> **Exercise requirements**: Word-for-word reproduction, images excluded: copy every entry below.

> **Information supplied**:

****

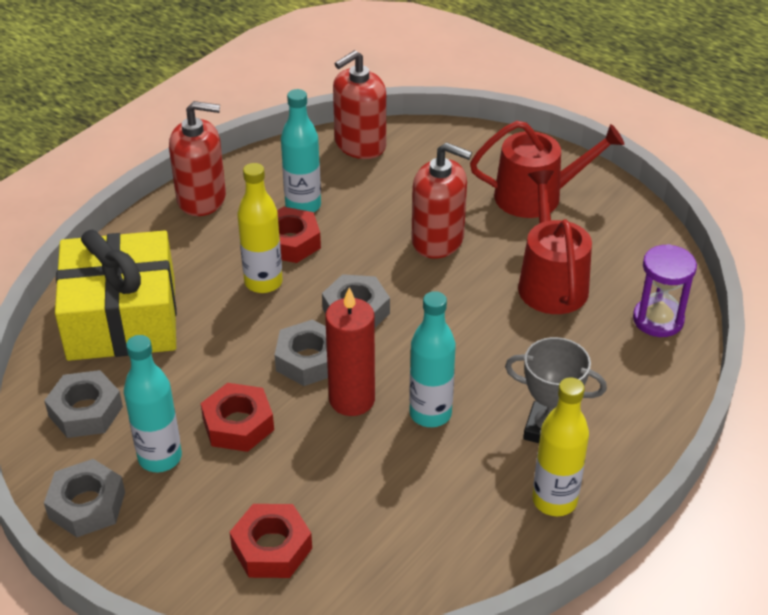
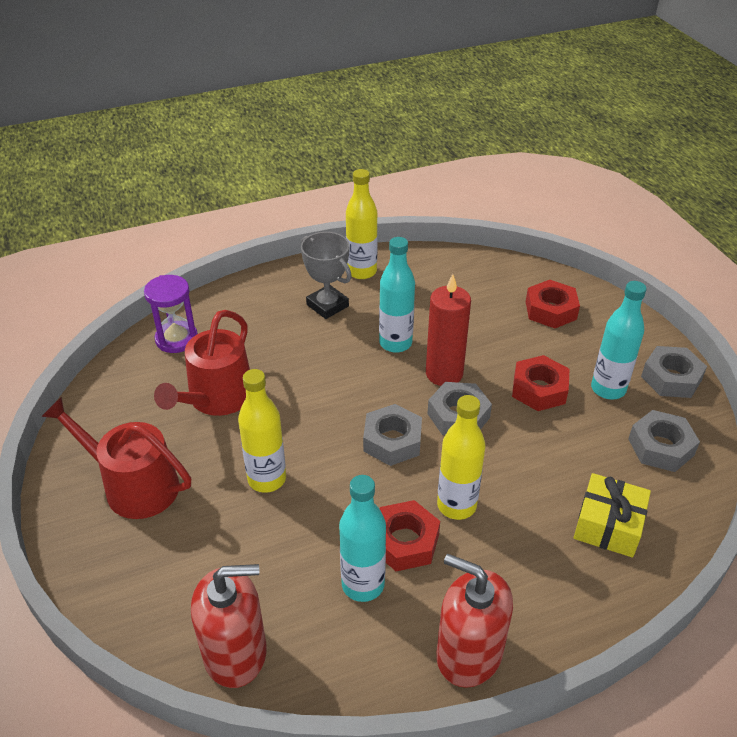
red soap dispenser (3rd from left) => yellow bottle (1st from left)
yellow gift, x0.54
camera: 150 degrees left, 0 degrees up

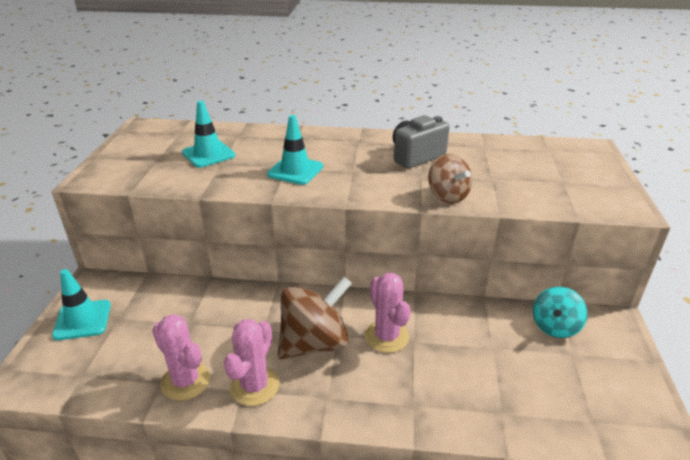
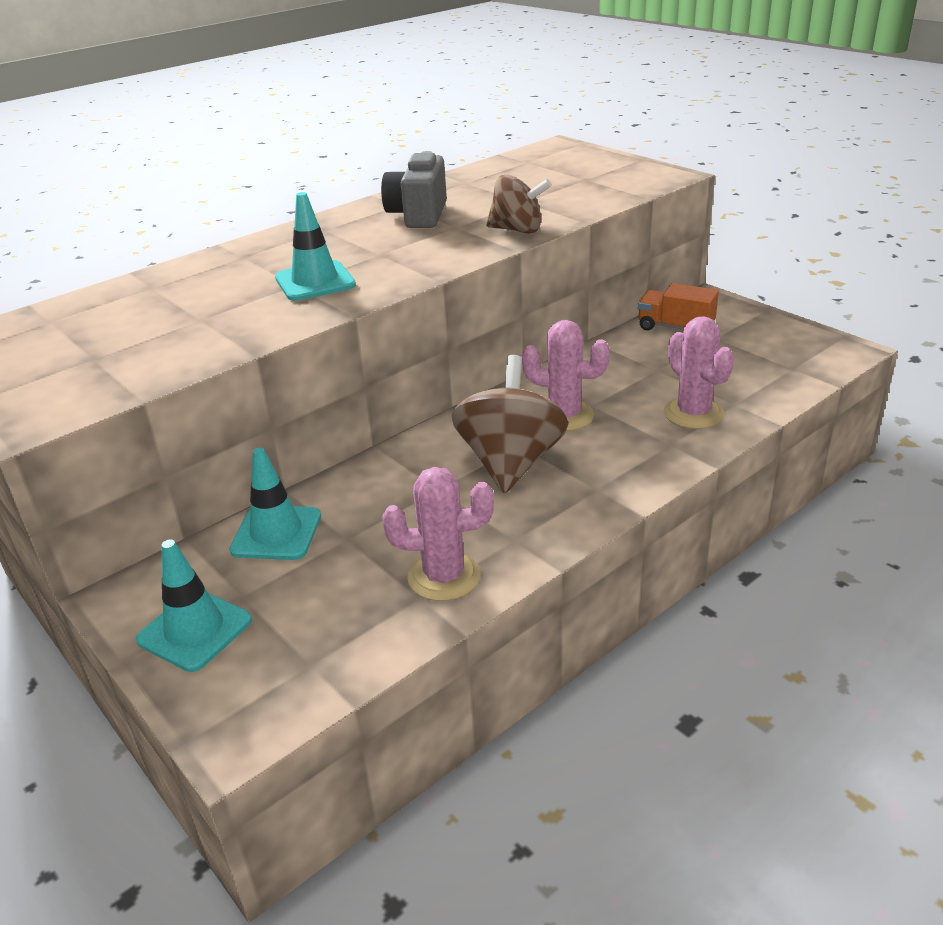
turquoise traffic cone (2nd from left), moved
pink cactus (2nd from left in the first image) => pink cactus (3rd from left), moved
turquoise spinning top => orange truck
camera: 45 degrees left, 0 degrees up

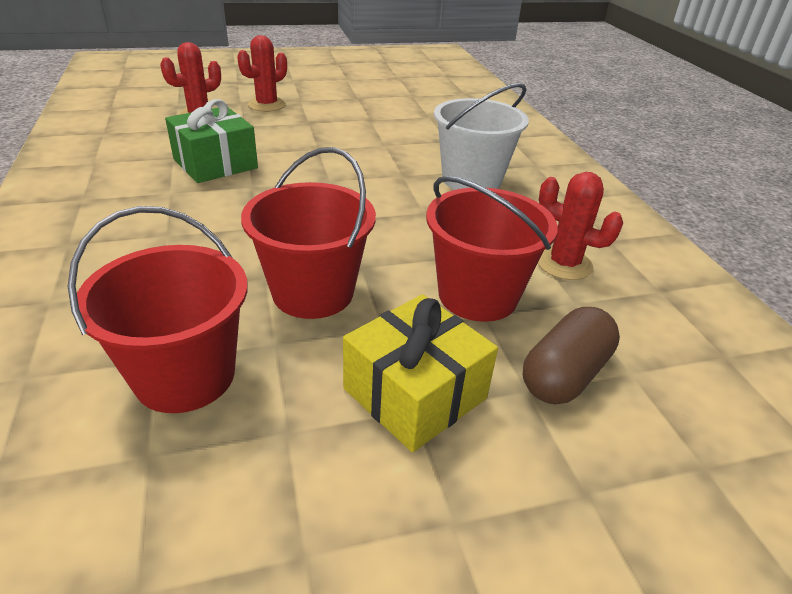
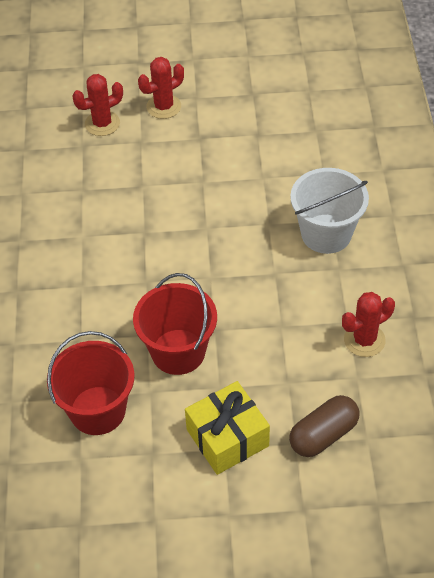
green gift => nothing
red bucket (3rd from left) => nothing
red cactus (3rd from left), 75 degrees counterclockwise
camera: 15 degrees right, 15 degrees up

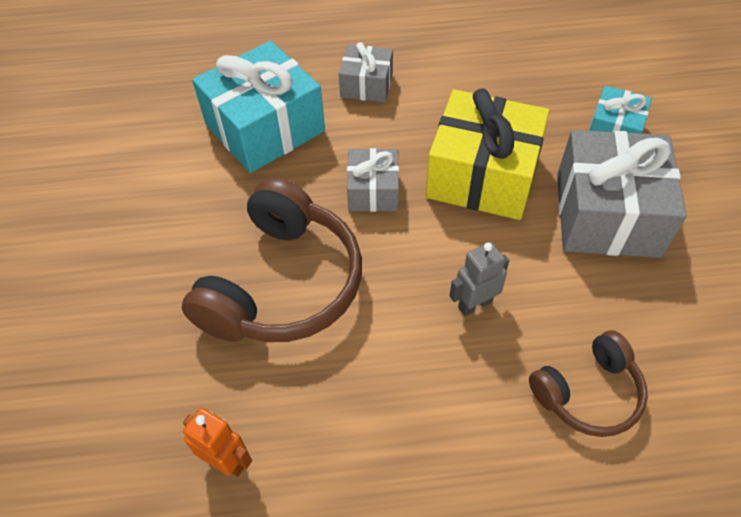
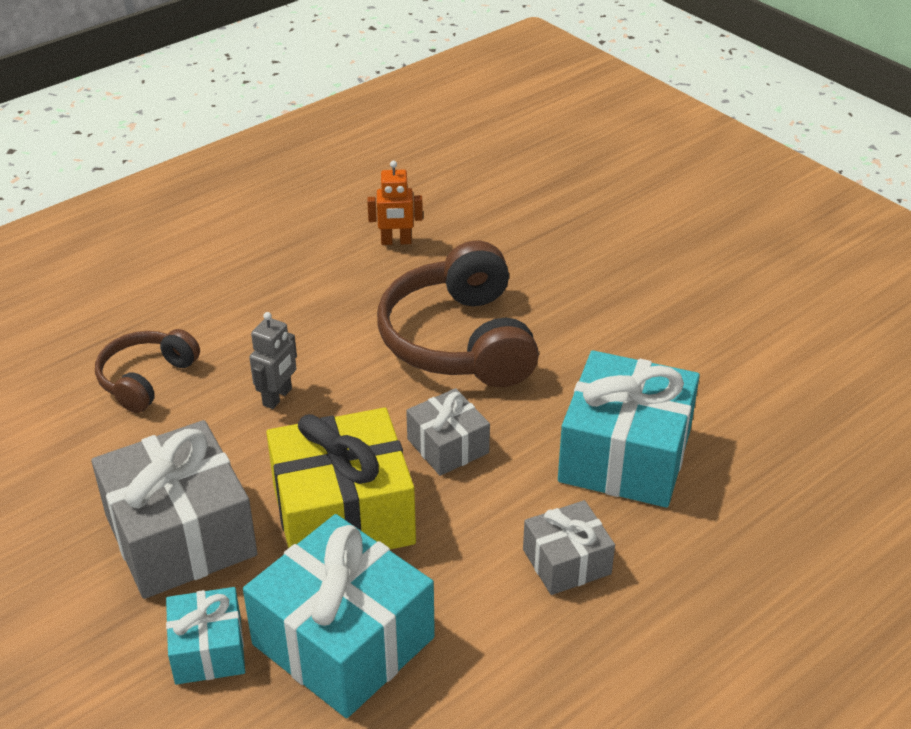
nothing => turquoise gift (2nd from left)
camera: 145 degrees right, 15 degrees down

****

> **Final answer**:
red soap dispenser (3rd from left) => yellow bottle (1st from left)
yellow gift, x0.54
camera: 150 degrees left, 0 degrees up

turquoise traffic cone (2nd from left), moved
pink cactus (2nd from left in the first image) => pink cactus (3rd from left), moved
turquoise spinning top => orange truck
camera: 45 degrees left, 0 degrees up

green gift => nothing
red bucket (3rd from left) => nothing
red cactus (3rd from left), 75 degrees counterclockwise
camera: 15 degrees right, 15 degrees up

nothing => turquoise gift (2nd from left)
camera: 145 degrees right, 15 degrees down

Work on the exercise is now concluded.